== Data extract ==
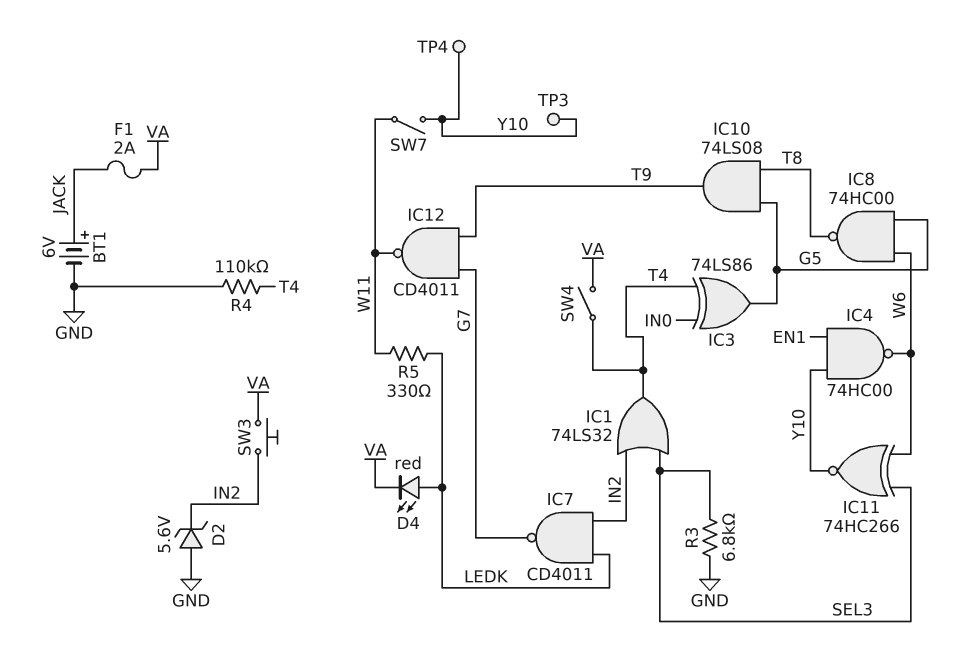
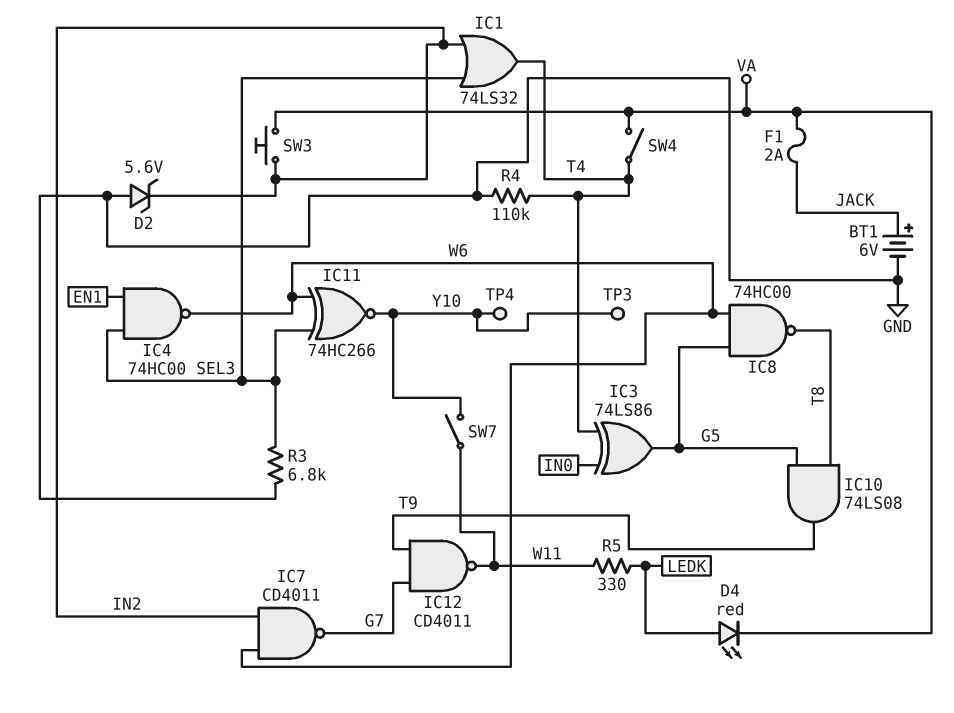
IC4: NAND 74HC00 (in EN1, in Y10, out W6) -> NAND 74HC00 (in EN1, in SEL3, out W6)
IC7: NAND CD4011 (in IN2, in LEDK, out G7) -> NAND CD4011 (in IN2, in W6, out G7)

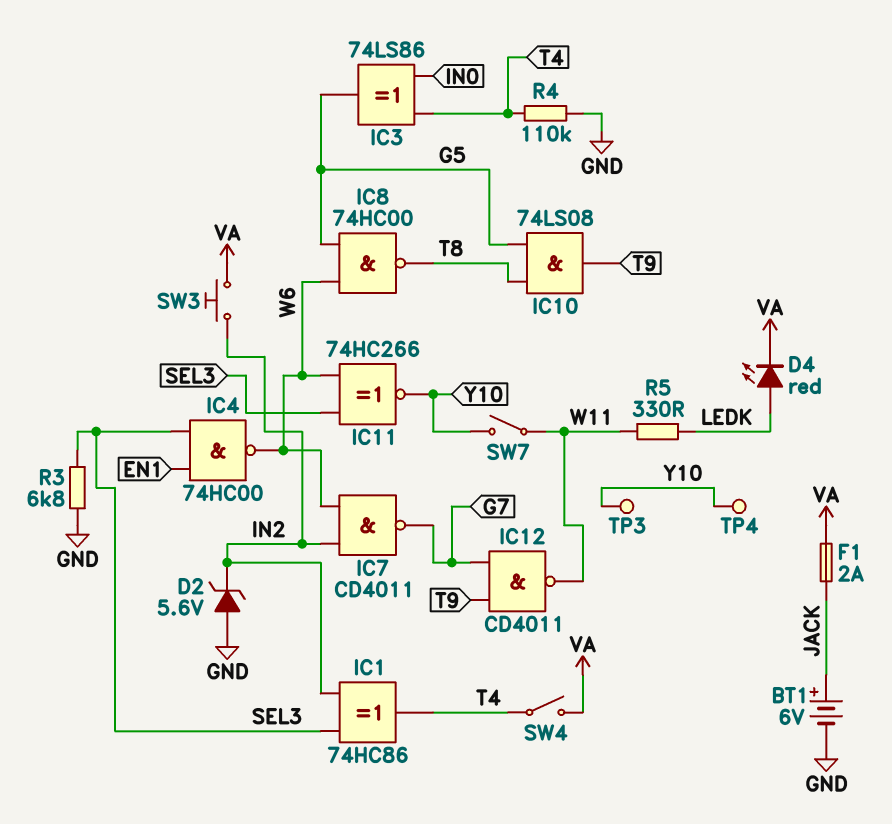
IC1: OR 74LS32 (in IN2, in SEL3, out T4) -> XOR 74HC86 (in IN2, in SEL3, out T4)

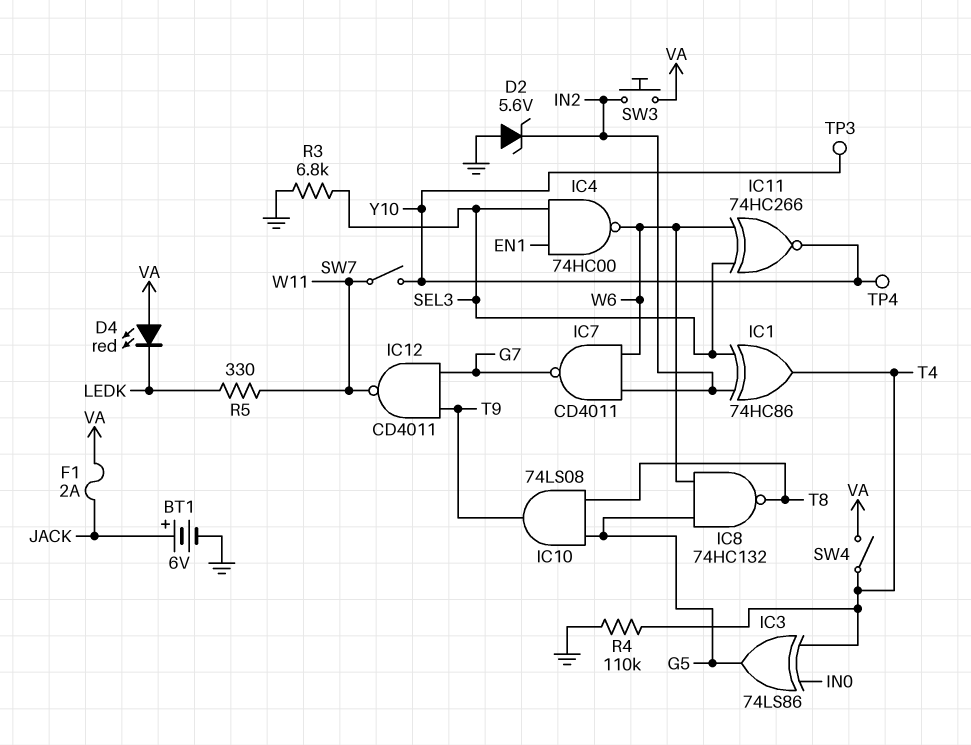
D4: LED red (A LEDK, K VA) -> LED red (A VA, K LEDK)
IC8: NAND 74HC00 (in G5, in W6, out T8) -> NAND 74HC132 (in G5, in W6, out T8)

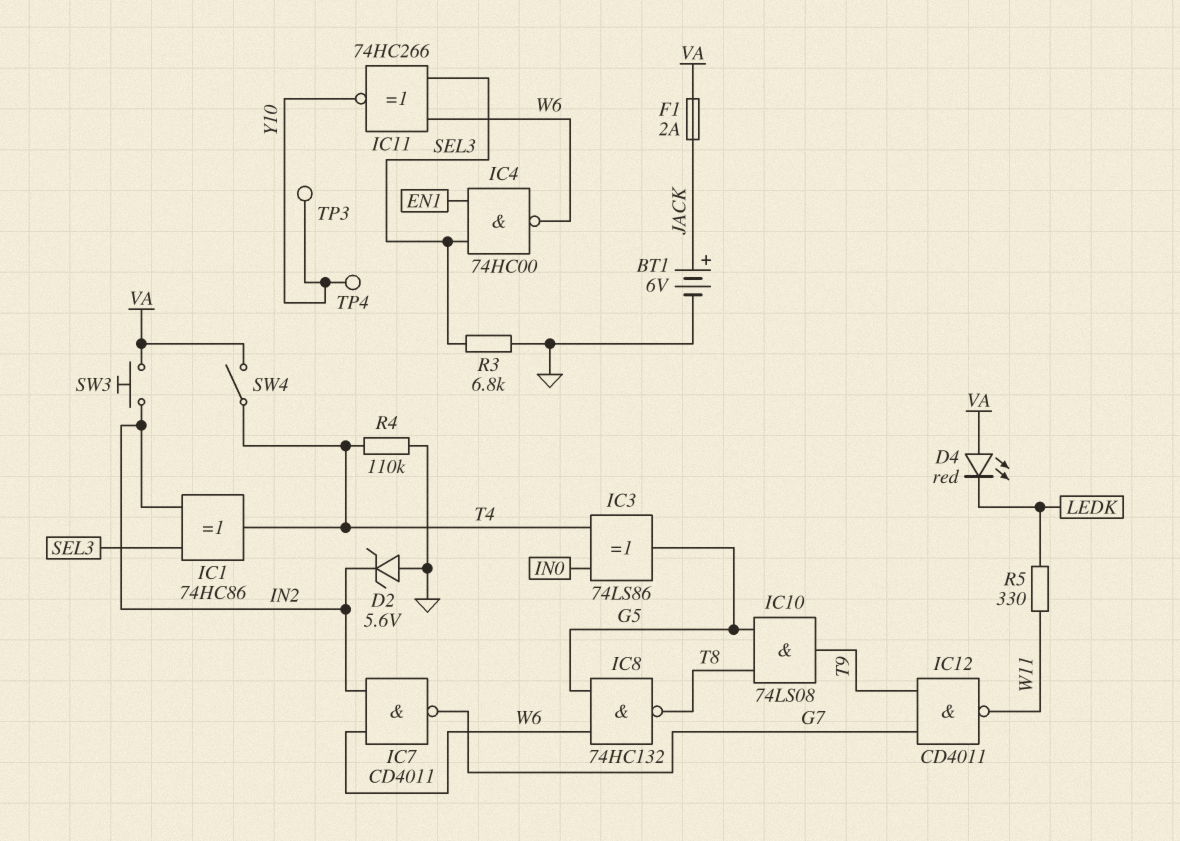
SW7: switch (W11, Y10) -> none

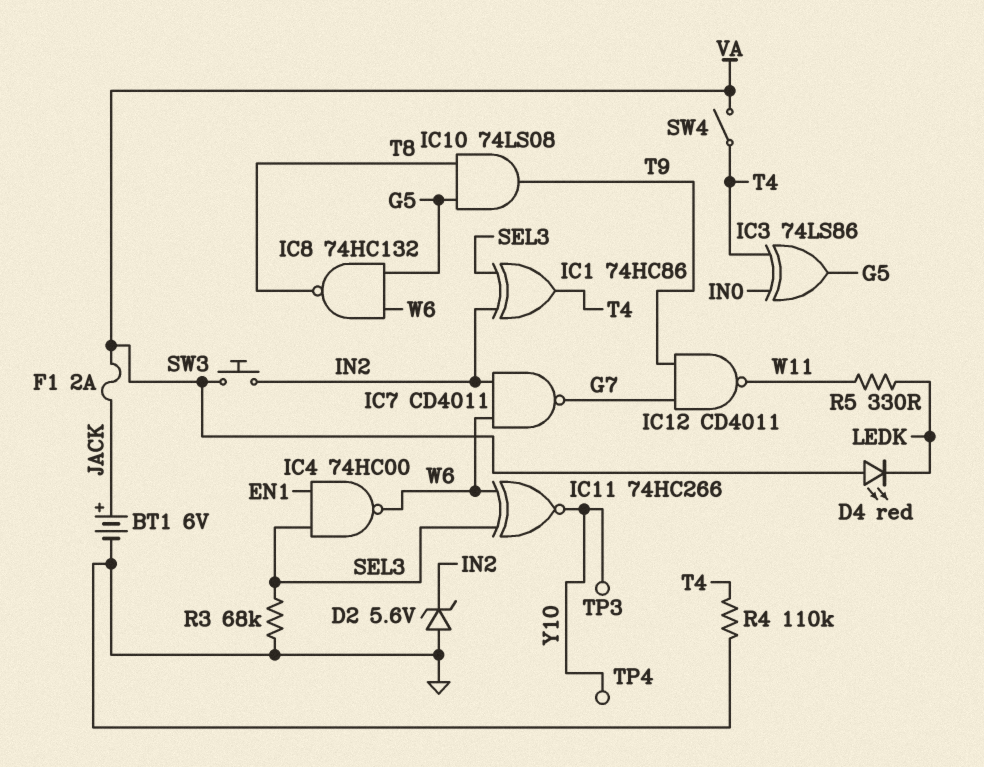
R3: 6.8k (GND, SEL3) -> 68k (GND, SEL3)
===
## What you should do
Reproduce each entry verbatim, excluding any embedded images.

## Exercise response
IC4: NAND 74HC00 (in EN1, in Y10, out W6) -> NAND 74HC00 (in EN1, in SEL3, out W6)
IC7: NAND CD4011 (in IN2, in LEDK, out G7) -> NAND CD4011 (in IN2, in W6, out G7)

IC1: OR 74LS32 (in IN2, in SEL3, out T4) -> XOR 74HC86 (in IN2, in SEL3, out T4)

D4: LED red (A LEDK, K VA) -> LED red (A VA, K LEDK)
IC8: NAND 74HC00 (in G5, in W6, out T8) -> NAND 74HC132 (in G5, in W6, out T8)

SW7: switch (W11, Y10) -> none

R3: 6.8k (GND, SEL3) -> 68k (GND, SEL3)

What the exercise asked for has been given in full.